━━ Given information ━━

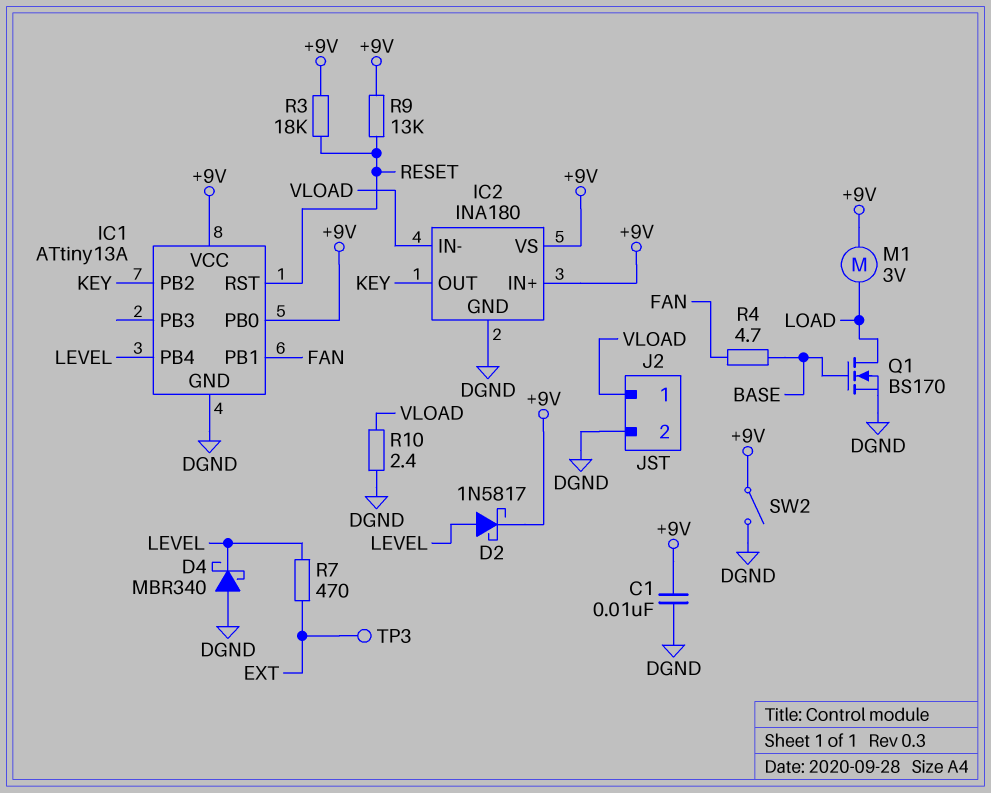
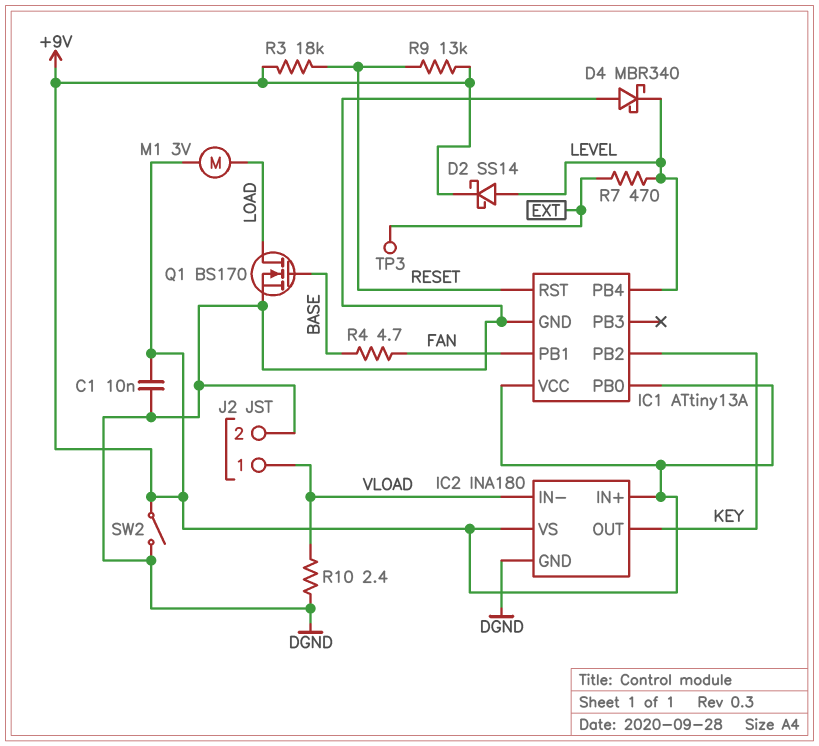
D2: schottky 1N5817 (A LEVEL, K +9V) -> schottky SS14 (A LEVEL, K +9V)

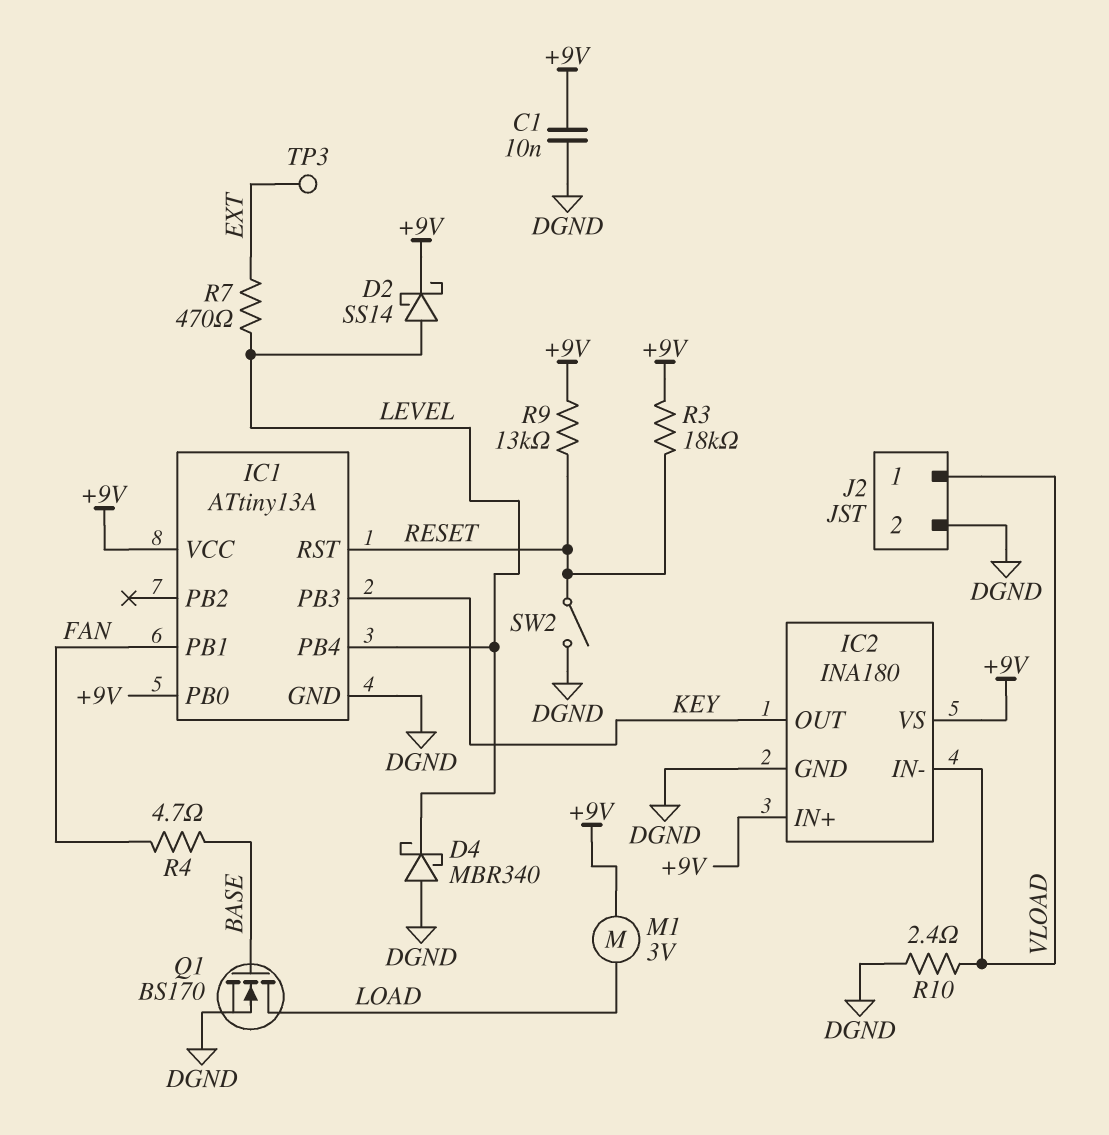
IC1 pin PB2: KEY -> none
IC1 pin PB3: none -> KEY
SW2: switch (+9V, DGND) -> switch (DGND, RESET)

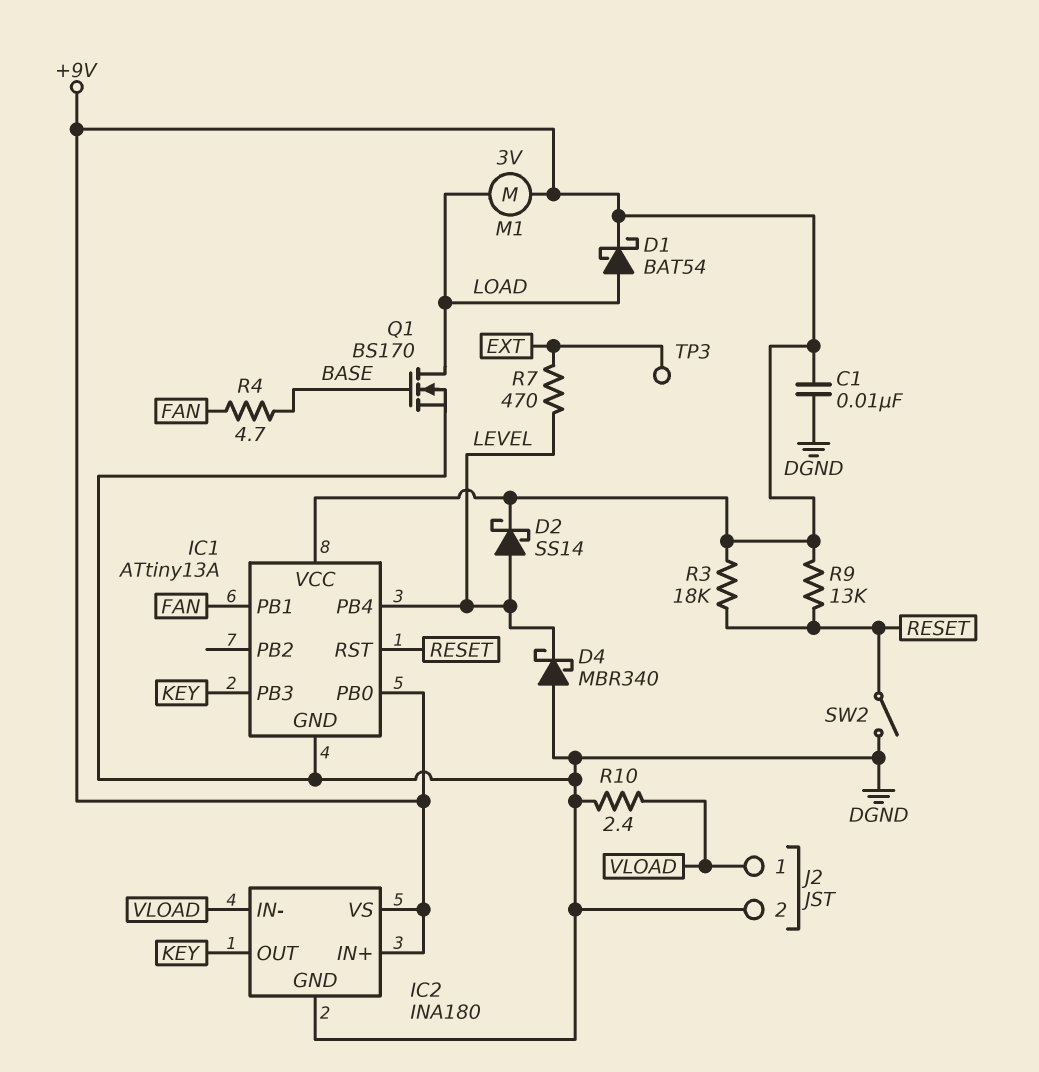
D1: none -> schottky BAT54 (A LOAD, K +9V)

━━━

Try it:
An exact copy is required of the lines from the one holding "IC1 pin PB3: none -> KEY" to the end of the entries above, both included; no pictures belong in it.

Exercise output:
IC1 pin PB3: none -> KEY
SW2: switch (+9V, DGND) -> switch (DGND, RESET)

D1: none -> schottky BAT54 (A LOAD, K +9V)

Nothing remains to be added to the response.